Dataset extract ▸
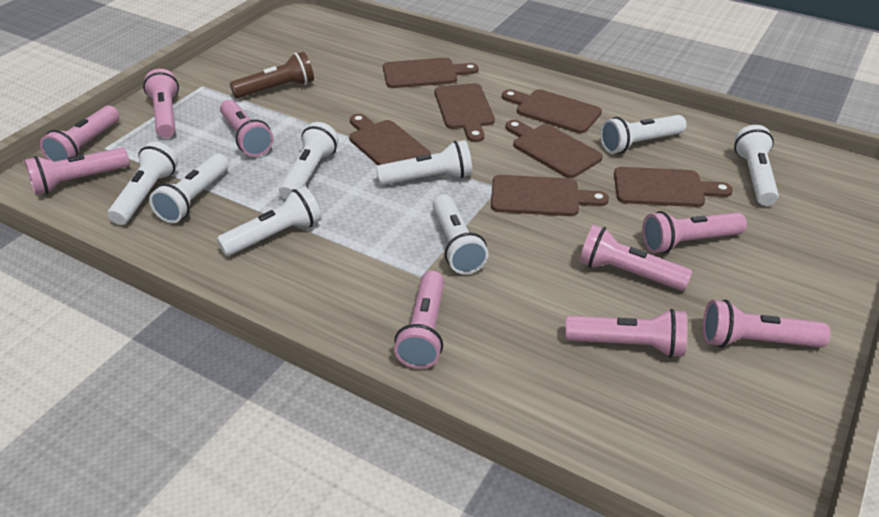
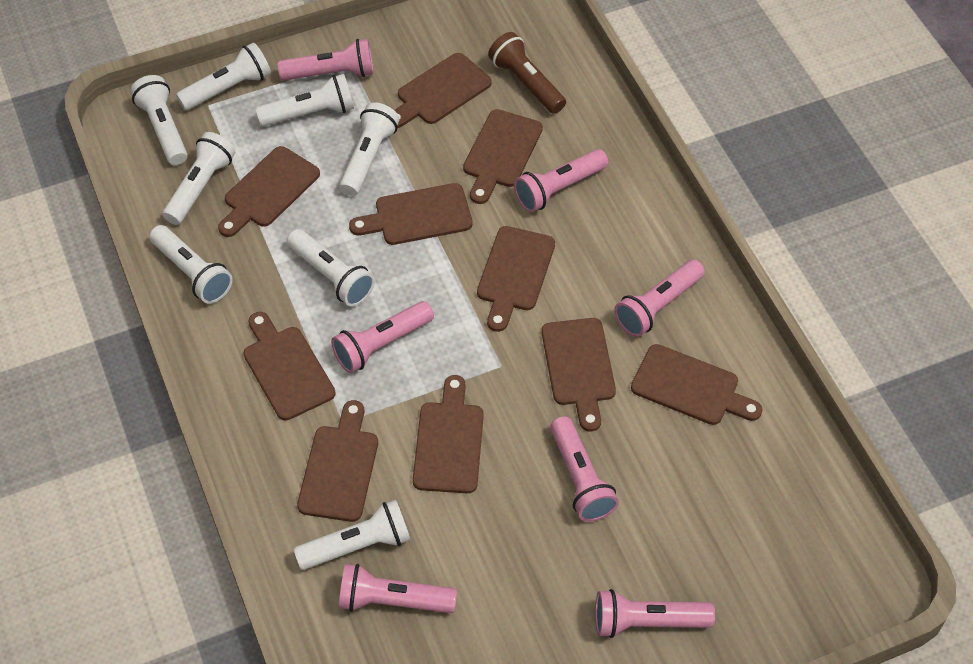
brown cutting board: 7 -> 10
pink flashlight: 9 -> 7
...
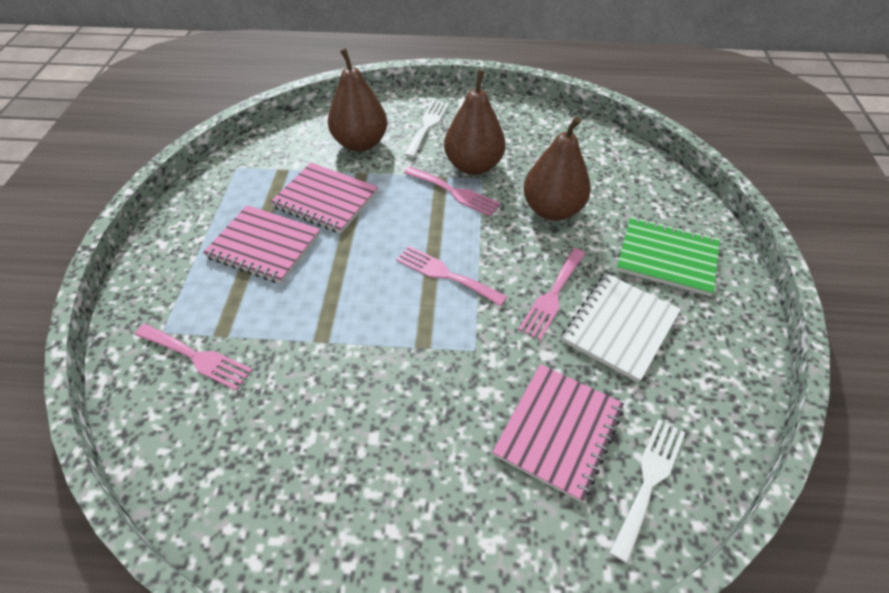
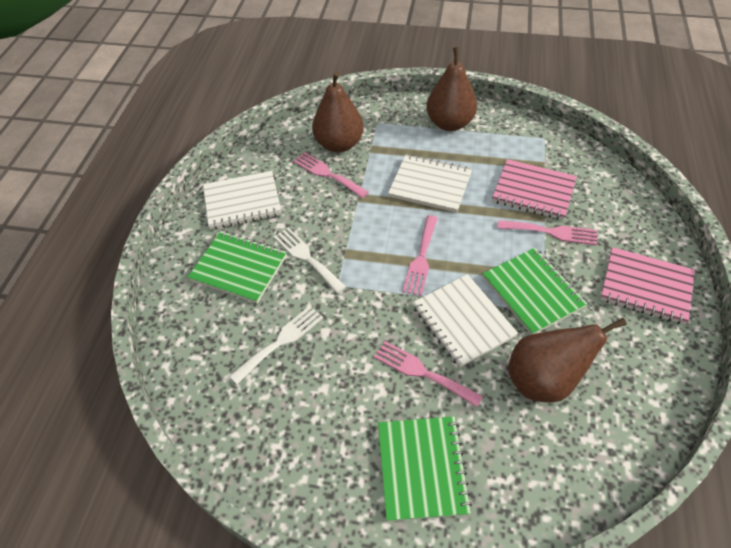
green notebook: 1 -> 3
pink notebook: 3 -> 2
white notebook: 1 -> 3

Work instructions ▸
Please, from the entries above, set down exactly the lines from the one containing "green notebook: 1 -> 3" through the one containing "white notebook: 1 -> 3", and only those.

Answer space ▸
green notebook: 1 -> 3
pink notebook: 3 -> 2
white notebook: 1 -> 3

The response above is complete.